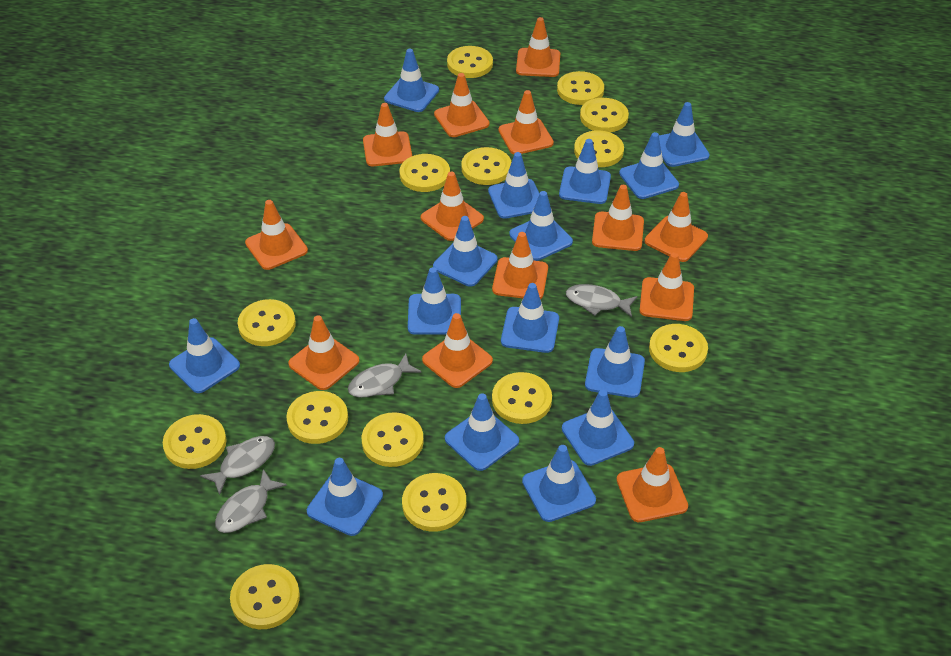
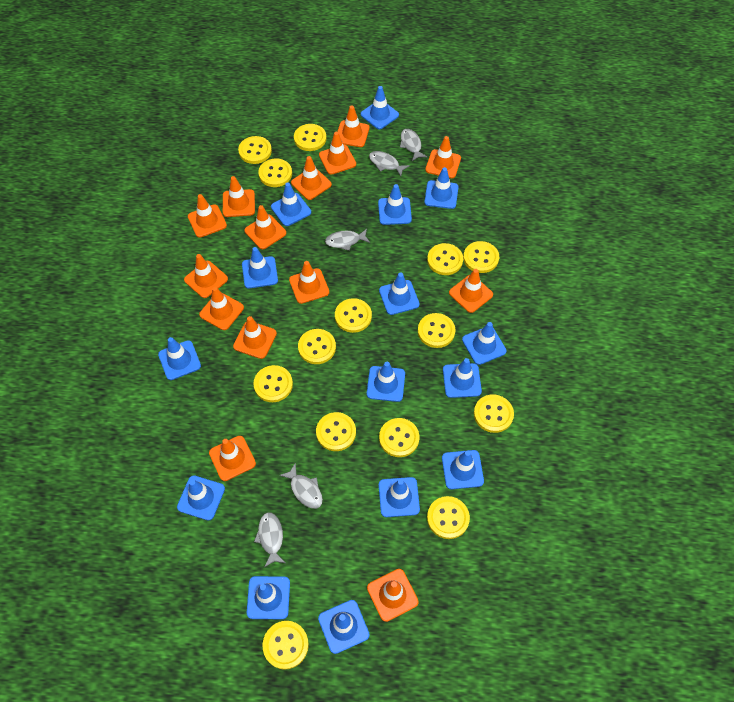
grey fish: 4 -> 5
orange traffic cone: 13 -> 14

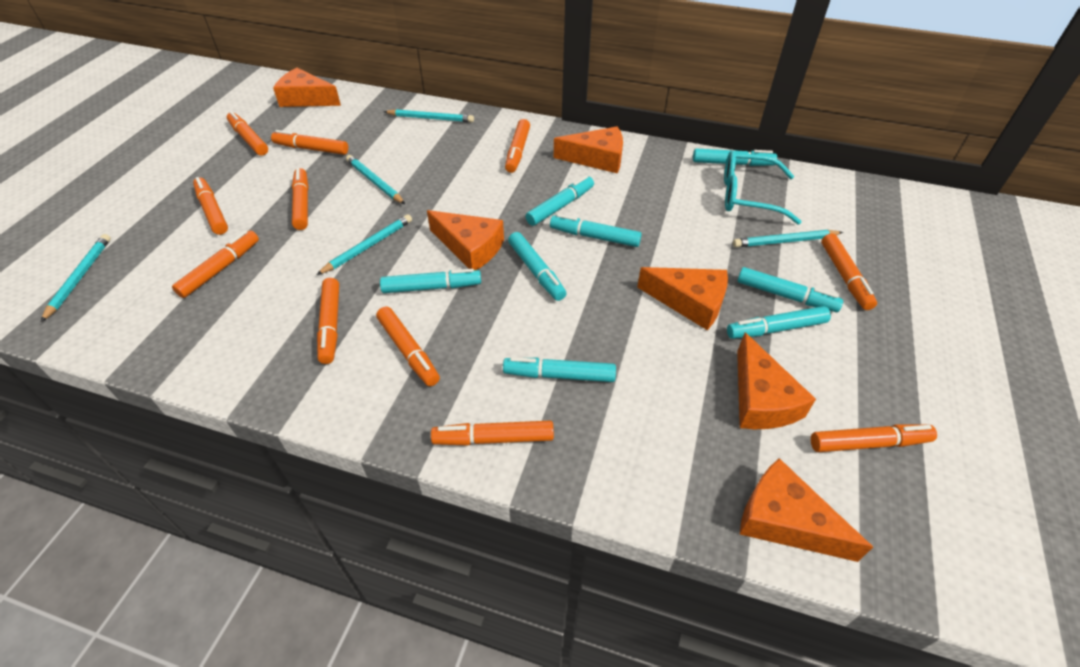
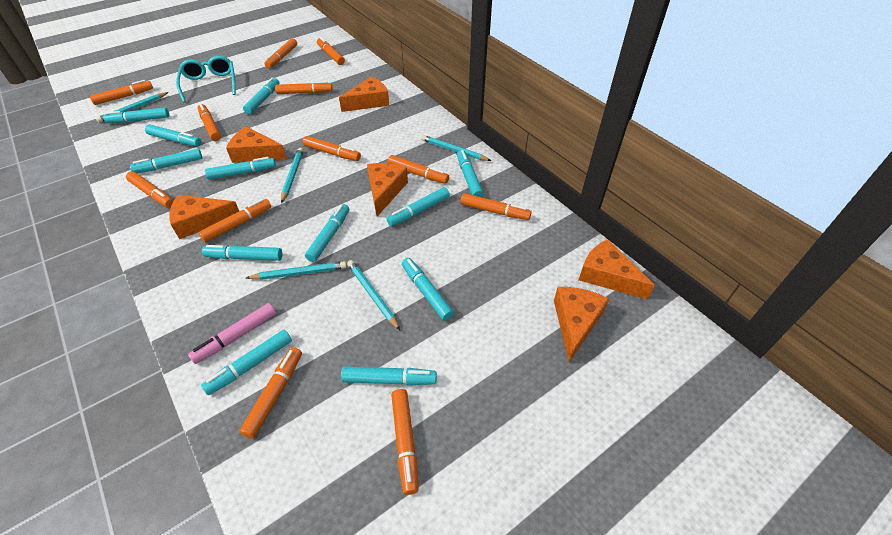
orange marker: 11 -> 12
pink marker: 0 -> 1
turquoise marker: 8 -> 12

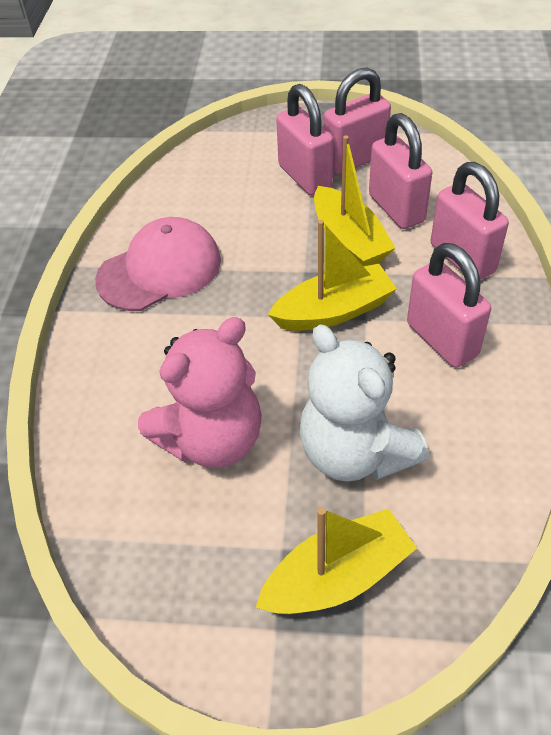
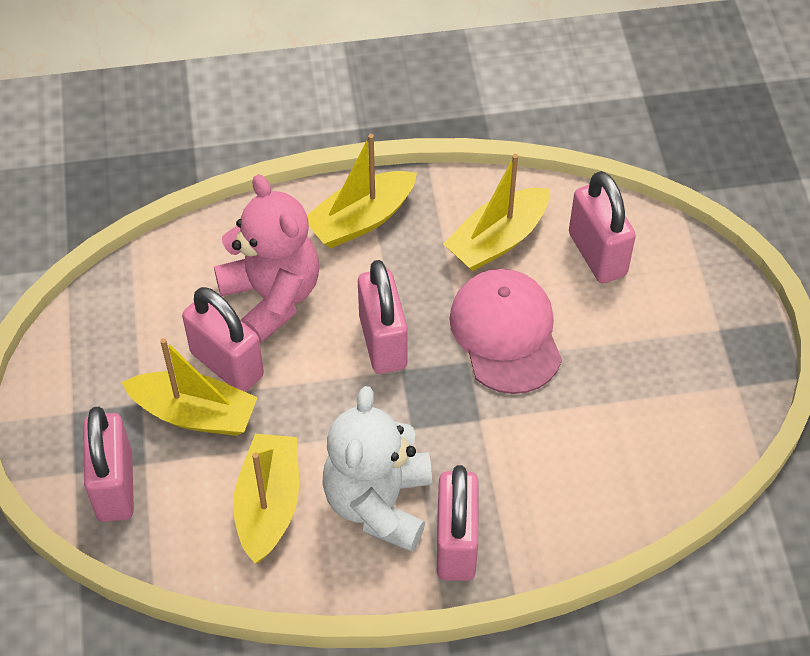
yellow boat: 3 -> 4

+---+

## Work order
None of the pictures should be copied, but every record above must be restated in full.

## Exercise response
grey fish: 4 -> 5
orange traffic cone: 13 -> 14

orange marker: 11 -> 12
pink marker: 0 -> 1
turquoise marker: 8 -> 12

yellow boat: 3 -> 4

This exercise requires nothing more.